## Exercise brief:
Give back every record below in full and exactly, but without a single image.

BEGIN Provided data

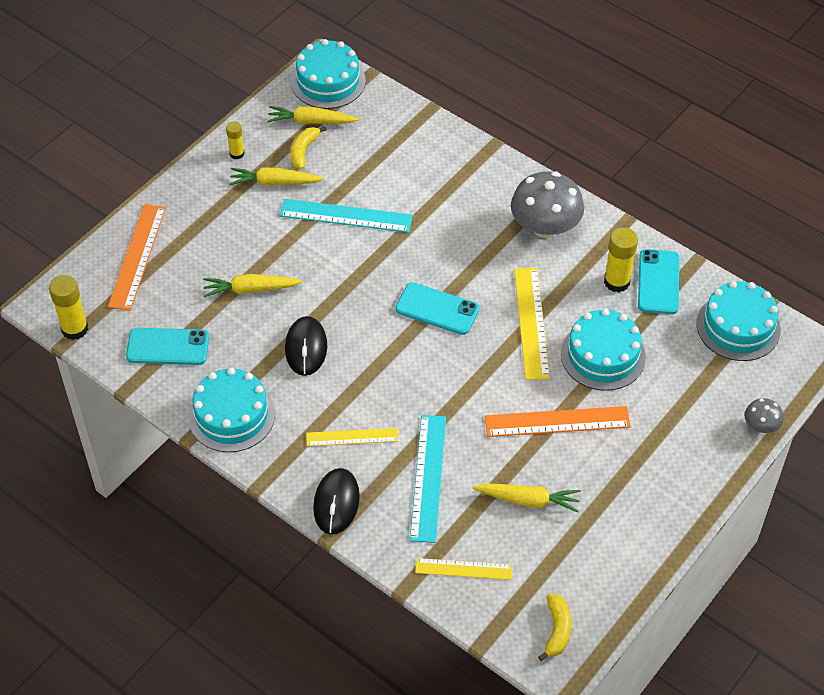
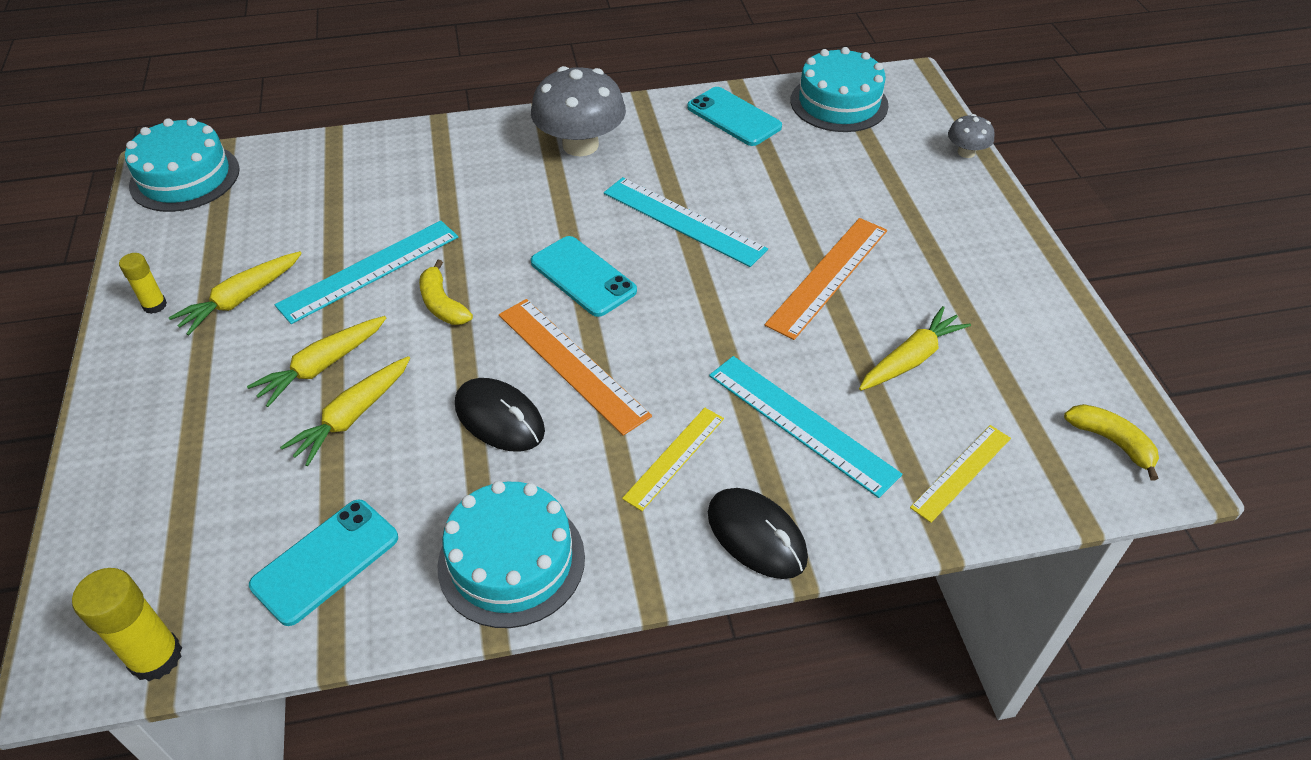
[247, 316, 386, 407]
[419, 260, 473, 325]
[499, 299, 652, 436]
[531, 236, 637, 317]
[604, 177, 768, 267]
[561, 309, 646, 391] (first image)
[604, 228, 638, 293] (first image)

END Provided data

## Task output:
[247, 316, 386, 407]
[419, 260, 473, 325]
[499, 299, 652, 436]
[531, 236, 637, 317]
[604, 177, 768, 267]
[561, 309, 646, 391] (first image)
[604, 228, 638, 293] (first image)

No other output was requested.